**WHAT TO DO**
Below are records that contain pictures; transcribe the text exactly and omit the pictures.

**DATA TO PROCESS**

____

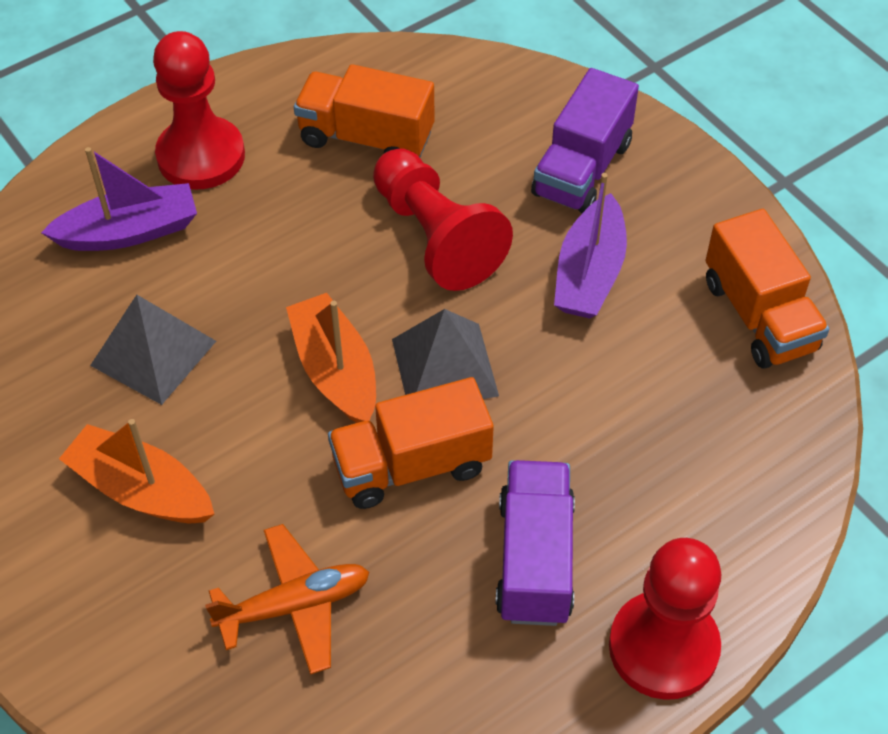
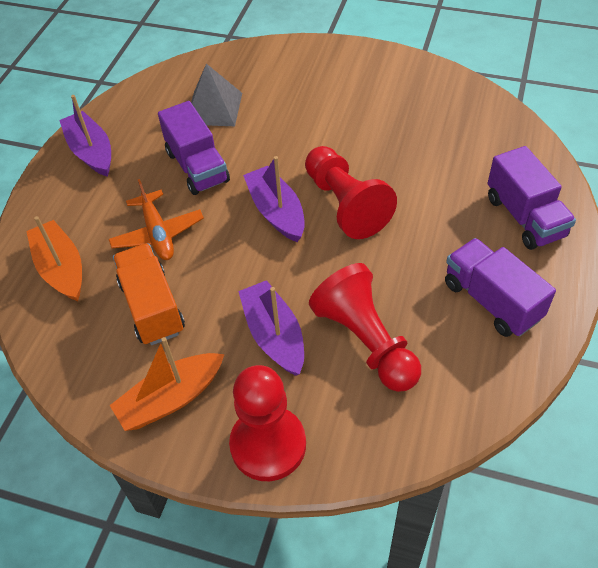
grey pyramid: [90,295,216,405] [392,309,499,399] = 2 -> [191,64,242,126] = 1
orange truck: [294,64,435,157] [328,377,494,509] [706,209,829,368] = 3 -> [113,243,185,345] = 1
purple boat: [41,147,197,251] [554,173,627,319] = 2 -> [59,95,111,177] [238,280,304,376] [243,156,305,242] = 3
purple truck: [495,460,575,626] [531,68,639,213] = 2 -> [158,101,230,195] [445,238,556,337] [488,146,576,250] = 3

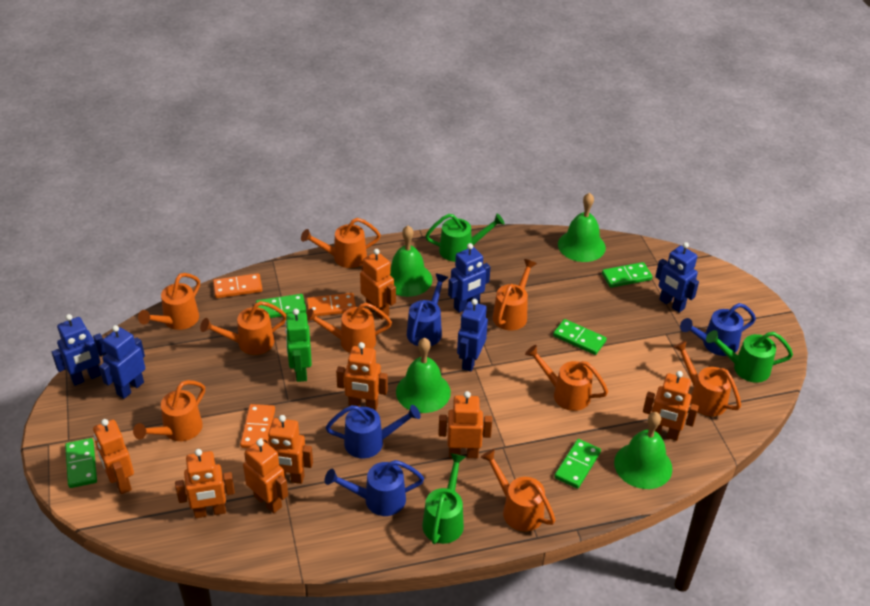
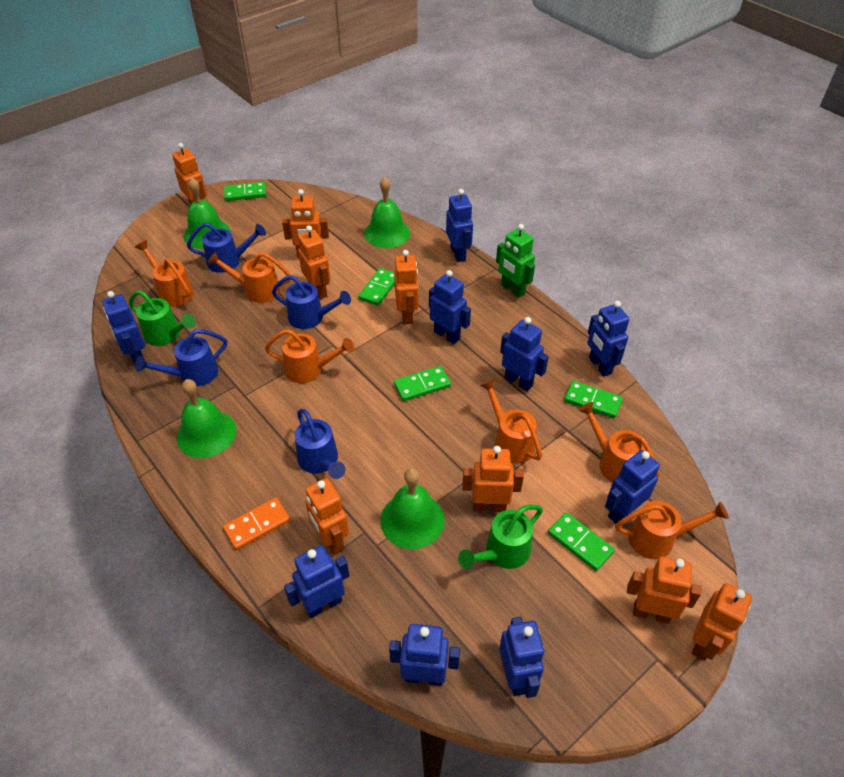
blue robot: [52,314,107,386] [99,325,145,399] [448,243,490,313] [457,299,488,372] [655,242,699,313] = 5 -> [102,291,145,365] [284,545,350,618] [389,624,460,686] [429,270,471,344] [446,189,473,262] [499,617,544,698] [500,317,549,391] [588,301,630,376] [605,450,660,524] = 9
green watering can: [422,453,466,544] [425,213,505,262] [706,330,793,383] = 3 -> [129,290,196,346] [458,504,543,569] = 2
orange domino: [213,273,262,298] [240,404,275,448] [306,293,356,316] = 3 -> [223,498,290,550] = 1
orange watering can: [133,380,205,441] [138,273,200,330] [200,301,286,355] [301,218,381,268] [306,303,392,353] [481,449,555,531] [493,259,537,331] [525,345,608,411] [673,341,741,417] = 9 -> [135,240,194,307] [208,252,291,303] [265,329,354,383] [480,379,542,463] [578,402,659,482] [615,501,729,559] = 6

____

**SOLUTION FOR THIS EXERCISE**
grey pyramid: [90,295,216,405] [392,309,499,399] = 2 -> [191,64,242,126] = 1
orange truck: [294,64,435,157] [328,377,494,509] [706,209,829,368] = 3 -> [113,243,185,345] = 1
purple boat: [41,147,197,251] [554,173,627,319] = 2 -> [59,95,111,177] [238,280,304,376] [243,156,305,242] = 3
purple truck: [495,460,575,626] [531,68,639,213] = 2 -> [158,101,230,195] [445,238,556,337] [488,146,576,250] = 3

blue robot: [52,314,107,386] [99,325,145,399] [448,243,490,313] [457,299,488,372] [655,242,699,313] = 5 -> [102,291,145,365] [284,545,350,618] [389,624,460,686] [429,270,471,344] [446,189,473,262] [499,617,544,698] [500,317,549,391] [588,301,630,376] [605,450,660,524] = 9
green watering can: [422,453,466,544] [425,213,505,262] [706,330,793,383] = 3 -> [129,290,196,346] [458,504,543,569] = 2
orange domino: [213,273,262,298] [240,404,275,448] [306,293,356,316] = 3 -> [223,498,290,550] = 1
orange watering can: [133,380,205,441] [138,273,200,330] [200,301,286,355] [301,218,381,268] [306,303,392,353] [481,449,555,531] [493,259,537,331] [525,345,608,411] [673,341,741,417] = 9 -> [135,240,194,307] [208,252,291,303] [265,329,354,383] [480,379,542,463] [578,402,659,482] [615,501,729,559] = 6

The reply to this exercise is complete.